Required work — Give back all of the data, word for word.

(Scene difference descriptions)
-----

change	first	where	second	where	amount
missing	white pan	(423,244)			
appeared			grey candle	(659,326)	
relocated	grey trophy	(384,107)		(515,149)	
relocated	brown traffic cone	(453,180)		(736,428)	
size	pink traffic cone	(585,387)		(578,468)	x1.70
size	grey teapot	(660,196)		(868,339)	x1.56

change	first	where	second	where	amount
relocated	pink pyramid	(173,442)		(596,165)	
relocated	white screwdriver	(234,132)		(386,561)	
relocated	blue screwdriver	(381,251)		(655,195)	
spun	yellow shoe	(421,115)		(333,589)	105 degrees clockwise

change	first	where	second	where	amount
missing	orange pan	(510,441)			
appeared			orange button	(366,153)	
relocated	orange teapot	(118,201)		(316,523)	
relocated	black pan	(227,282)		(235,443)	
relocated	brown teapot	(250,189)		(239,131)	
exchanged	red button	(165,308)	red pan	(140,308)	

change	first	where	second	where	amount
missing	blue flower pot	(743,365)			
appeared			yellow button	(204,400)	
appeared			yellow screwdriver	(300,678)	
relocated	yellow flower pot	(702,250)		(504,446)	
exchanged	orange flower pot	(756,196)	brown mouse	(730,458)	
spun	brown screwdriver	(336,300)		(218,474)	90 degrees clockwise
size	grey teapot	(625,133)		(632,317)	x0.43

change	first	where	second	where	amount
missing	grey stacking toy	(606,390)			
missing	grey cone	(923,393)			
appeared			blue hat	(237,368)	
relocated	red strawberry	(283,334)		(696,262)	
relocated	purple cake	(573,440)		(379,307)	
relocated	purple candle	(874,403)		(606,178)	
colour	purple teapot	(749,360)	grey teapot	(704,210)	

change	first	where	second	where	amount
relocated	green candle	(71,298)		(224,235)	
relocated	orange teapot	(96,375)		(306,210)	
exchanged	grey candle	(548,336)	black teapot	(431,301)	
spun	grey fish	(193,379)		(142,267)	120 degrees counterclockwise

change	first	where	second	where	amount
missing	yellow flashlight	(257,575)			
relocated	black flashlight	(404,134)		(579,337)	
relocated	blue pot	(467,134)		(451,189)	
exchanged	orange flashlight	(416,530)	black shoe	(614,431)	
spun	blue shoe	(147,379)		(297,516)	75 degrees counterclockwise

-----

Result of this task —
change	first	where	second	where	amount
missing	white pan	(423,244)			
appeared			grey candle	(659,326)	
relocated	grey trophy	(384,107)		(515,149)	
relocated	brown traffic cone	(453,180)		(736,428)	
size	pink traffic cone	(585,387)		(578,468)	x1.70
size	grey teapot	(660,196)		(868,339)	x1.56

change	first	where	second	where	amount
relocated	pink pyramid	(173,442)		(596,165)	
relocated	white screwdriver	(234,132)		(386,561)	
relocated	blue screwdriver	(381,251)		(655,195)	
spun	yellow shoe	(421,115)		(333,589)	105 degrees clockwise

change	first	where	second	where	amount
missing	orange pan	(510,441)			
appeared			orange button	(366,153)	
relocated	orange teapot	(118,201)		(316,523)	
relocated	black pan	(227,282)		(235,443)	
relocated	brown teapot	(250,189)		(239,131)	
exchanged	red button	(165,308)	red pan	(140,308)	

change	first	where	second	where	amount
missing	blue flower pot	(743,365)			
appeared			yellow button	(204,400)	
appeared			yellow screwdriver	(300,678)	
relocated	yellow flower pot	(702,250)		(504,446)	
exchanged	orange flower pot	(756,196)	brown mouse	(730,458)	
spun	brown screwdriver	(336,300)		(218,474)	90 degrees clockwise
size	grey teapot	(625,133)		(632,317)	x0.43

change	first	where	second	where	amount
missing	grey stacking toy	(606,390)			
missing	grey cone	(923,393)			
appeared			blue hat	(237,368)	
relocated	red strawberry	(283,334)		(696,262)	
relocated	purple cake	(573,440)		(379,307)	
relocated	purple candle	(874,403)		(606,178)	
colour	purple teapot	(749,360)	grey teapot	(704,210)	

change	first	where	second	where	amount
relocated	green candle	(71,298)		(224,235)	
relocated	orange teapot	(96,375)		(306,210)	
exchanged	grey candle	(548,336)	black teapot	(431,301)	
spun	grey fish	(193,379)		(142,267)	120 degrees counterclockwise

change	first	where	second	where	amount
missing	yellow flashlight	(257,575)			
relocated	black flashlight	(404,134)		(579,337)	
relocated	blue pot	(467,134)		(451,189)	
exchanged	orange flashlight	(416,530)	black shoe	(614,431)	
spun	blue shoe	(147,379)		(297,516)	75 degrees counterclockwise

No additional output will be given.